- _Assigned task_: Collect all lines below with the string "blue".

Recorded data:

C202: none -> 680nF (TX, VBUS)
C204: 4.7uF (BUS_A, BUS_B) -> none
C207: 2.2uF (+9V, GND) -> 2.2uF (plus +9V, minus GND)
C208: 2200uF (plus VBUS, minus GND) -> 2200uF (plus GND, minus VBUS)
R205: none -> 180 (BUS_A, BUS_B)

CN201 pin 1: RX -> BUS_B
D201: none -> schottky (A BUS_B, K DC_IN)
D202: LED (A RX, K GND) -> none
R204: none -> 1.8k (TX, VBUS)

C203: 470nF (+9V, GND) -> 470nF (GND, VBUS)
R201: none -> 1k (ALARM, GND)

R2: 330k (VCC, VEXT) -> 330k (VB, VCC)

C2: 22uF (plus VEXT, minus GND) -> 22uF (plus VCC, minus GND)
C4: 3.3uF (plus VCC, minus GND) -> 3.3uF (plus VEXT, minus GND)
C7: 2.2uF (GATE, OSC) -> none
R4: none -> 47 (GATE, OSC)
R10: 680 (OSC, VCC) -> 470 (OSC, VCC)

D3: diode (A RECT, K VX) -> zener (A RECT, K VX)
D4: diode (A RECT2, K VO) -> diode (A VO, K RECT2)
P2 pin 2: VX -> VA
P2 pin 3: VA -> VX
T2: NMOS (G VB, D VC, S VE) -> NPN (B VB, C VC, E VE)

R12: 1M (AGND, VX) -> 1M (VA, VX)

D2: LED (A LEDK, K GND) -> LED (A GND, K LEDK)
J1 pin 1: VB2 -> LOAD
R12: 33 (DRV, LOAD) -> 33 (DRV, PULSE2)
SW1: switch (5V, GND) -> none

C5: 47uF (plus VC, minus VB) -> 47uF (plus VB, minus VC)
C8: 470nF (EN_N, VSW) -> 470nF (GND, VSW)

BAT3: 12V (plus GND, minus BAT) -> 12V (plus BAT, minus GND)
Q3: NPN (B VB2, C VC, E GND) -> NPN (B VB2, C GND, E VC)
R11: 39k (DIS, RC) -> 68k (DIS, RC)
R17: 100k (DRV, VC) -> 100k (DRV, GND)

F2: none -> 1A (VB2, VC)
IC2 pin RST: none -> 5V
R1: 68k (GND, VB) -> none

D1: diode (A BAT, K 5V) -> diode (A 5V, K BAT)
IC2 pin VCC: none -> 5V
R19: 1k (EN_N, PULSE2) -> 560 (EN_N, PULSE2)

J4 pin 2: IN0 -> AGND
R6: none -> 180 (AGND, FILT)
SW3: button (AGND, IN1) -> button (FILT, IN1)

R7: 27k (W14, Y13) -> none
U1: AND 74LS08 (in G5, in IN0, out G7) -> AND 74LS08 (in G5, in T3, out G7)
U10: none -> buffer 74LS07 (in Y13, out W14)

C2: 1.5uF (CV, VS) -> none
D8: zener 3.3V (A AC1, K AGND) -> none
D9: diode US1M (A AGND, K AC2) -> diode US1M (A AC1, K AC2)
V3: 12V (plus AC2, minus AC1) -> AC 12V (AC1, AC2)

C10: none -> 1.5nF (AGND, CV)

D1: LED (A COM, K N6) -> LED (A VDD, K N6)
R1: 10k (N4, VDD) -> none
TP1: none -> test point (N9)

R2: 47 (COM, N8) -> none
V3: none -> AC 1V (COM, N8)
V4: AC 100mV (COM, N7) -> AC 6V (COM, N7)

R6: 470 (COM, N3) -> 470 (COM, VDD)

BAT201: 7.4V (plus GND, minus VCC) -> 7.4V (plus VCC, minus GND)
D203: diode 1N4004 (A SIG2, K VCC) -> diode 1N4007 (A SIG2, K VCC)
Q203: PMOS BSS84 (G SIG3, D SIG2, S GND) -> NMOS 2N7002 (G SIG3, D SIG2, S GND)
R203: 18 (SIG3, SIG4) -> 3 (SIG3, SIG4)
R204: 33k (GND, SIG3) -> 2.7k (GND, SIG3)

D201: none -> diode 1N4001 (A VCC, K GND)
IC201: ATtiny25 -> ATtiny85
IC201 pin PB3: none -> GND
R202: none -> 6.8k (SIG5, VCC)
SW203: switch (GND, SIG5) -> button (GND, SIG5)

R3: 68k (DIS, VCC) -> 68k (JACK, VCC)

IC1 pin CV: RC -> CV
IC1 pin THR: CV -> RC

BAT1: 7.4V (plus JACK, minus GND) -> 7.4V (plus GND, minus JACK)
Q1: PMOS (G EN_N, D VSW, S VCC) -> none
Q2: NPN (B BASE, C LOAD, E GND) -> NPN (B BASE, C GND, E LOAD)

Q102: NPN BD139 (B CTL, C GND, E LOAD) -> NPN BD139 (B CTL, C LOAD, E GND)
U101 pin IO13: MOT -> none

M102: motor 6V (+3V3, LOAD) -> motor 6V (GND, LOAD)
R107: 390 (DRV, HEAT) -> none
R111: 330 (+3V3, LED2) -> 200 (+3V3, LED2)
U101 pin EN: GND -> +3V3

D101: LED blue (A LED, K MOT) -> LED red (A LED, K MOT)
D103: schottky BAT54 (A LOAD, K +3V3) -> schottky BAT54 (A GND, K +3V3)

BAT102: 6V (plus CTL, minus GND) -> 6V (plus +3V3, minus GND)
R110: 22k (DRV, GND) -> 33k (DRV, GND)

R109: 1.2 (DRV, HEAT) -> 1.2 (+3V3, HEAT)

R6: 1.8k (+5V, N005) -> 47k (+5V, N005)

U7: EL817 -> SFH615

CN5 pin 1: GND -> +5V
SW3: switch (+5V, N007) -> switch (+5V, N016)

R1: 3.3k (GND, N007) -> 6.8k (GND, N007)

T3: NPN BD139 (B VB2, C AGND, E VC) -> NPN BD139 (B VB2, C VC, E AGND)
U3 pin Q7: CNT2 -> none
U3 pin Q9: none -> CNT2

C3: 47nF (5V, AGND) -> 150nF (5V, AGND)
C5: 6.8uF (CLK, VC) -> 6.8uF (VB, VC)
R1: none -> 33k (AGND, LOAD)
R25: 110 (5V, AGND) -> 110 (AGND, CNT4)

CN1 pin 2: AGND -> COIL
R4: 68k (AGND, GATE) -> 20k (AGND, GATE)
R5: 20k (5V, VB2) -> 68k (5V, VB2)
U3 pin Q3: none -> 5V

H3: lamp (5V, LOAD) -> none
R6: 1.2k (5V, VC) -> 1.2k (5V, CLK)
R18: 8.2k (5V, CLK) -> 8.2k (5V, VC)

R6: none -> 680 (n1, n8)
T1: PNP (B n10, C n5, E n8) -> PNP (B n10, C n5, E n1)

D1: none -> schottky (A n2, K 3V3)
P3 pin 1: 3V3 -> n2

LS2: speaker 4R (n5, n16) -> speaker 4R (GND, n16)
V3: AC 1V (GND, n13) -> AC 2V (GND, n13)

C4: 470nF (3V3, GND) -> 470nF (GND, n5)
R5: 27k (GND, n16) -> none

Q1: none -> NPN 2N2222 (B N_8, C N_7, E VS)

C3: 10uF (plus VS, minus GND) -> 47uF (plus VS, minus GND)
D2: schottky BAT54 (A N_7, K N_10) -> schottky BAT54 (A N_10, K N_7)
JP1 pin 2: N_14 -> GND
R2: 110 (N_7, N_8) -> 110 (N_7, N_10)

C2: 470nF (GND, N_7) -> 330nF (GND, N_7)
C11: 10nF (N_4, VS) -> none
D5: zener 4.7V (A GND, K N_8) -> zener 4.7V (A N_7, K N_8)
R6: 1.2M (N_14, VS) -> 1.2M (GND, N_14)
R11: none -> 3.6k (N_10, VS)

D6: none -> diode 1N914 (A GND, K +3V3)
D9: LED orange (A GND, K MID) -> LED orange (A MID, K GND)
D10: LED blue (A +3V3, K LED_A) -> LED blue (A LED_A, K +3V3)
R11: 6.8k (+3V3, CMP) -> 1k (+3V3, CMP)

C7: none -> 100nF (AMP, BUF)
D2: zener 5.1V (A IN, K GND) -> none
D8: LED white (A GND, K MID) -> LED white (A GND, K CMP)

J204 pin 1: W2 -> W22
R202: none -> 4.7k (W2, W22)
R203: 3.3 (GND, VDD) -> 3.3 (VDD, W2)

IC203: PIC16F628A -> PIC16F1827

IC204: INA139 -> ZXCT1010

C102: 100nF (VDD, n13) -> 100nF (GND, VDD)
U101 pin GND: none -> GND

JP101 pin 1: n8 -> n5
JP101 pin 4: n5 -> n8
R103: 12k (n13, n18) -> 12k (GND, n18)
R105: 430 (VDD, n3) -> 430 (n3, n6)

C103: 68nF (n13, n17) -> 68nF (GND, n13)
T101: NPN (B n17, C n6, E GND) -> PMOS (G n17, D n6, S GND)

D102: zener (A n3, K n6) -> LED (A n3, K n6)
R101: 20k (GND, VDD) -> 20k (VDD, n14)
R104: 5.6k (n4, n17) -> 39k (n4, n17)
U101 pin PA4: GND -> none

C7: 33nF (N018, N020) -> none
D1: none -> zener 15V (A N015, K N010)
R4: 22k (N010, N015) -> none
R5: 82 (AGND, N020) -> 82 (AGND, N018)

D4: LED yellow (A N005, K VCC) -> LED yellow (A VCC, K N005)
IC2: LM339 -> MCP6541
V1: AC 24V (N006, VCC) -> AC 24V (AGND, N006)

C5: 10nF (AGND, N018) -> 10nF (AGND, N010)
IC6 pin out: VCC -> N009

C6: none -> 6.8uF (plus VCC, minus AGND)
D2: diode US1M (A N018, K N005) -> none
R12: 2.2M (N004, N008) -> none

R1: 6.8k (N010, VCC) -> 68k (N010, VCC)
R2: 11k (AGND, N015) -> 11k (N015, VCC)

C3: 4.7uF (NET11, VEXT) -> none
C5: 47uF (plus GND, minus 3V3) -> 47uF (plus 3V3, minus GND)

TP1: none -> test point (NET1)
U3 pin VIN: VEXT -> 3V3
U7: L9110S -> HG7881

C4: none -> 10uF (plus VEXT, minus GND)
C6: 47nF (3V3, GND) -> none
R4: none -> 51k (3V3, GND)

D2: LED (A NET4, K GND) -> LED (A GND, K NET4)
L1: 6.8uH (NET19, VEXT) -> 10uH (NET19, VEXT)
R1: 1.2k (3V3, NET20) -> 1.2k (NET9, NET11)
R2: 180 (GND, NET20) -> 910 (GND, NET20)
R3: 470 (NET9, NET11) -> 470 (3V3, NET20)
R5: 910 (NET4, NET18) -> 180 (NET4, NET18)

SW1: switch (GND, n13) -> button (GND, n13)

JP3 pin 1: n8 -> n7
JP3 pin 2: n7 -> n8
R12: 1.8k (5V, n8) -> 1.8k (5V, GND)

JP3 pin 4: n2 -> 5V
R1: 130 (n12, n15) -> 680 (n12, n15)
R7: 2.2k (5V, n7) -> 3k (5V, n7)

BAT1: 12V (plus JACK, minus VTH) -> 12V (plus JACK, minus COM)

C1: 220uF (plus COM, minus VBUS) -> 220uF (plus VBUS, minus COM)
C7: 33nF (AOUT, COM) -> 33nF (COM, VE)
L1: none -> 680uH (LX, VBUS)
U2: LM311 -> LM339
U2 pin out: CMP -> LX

- _Response for this exercise_:
D101: LED blue (A LED, K MOT) -> LED red (A LED, K MOT)
D10: LED blue (A +3V3, K LED_A) -> LED blue (A LED_A, K +3V3)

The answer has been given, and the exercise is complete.